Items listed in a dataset
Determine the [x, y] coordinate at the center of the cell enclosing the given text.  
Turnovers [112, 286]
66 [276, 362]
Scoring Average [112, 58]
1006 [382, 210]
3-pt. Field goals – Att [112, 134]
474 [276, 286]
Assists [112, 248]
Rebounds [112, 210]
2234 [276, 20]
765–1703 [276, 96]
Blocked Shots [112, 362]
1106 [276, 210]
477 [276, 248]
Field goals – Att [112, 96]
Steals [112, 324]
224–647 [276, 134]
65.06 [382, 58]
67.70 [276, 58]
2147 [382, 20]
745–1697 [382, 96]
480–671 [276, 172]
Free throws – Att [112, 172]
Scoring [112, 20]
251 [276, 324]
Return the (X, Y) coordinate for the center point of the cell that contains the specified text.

_YOUR GOAL_
List each line of the records above that contains the word "Scoring", matching case exactly.

_CORRECT RESULT_
Scoring Average [112, 58]
Scoring [112, 20]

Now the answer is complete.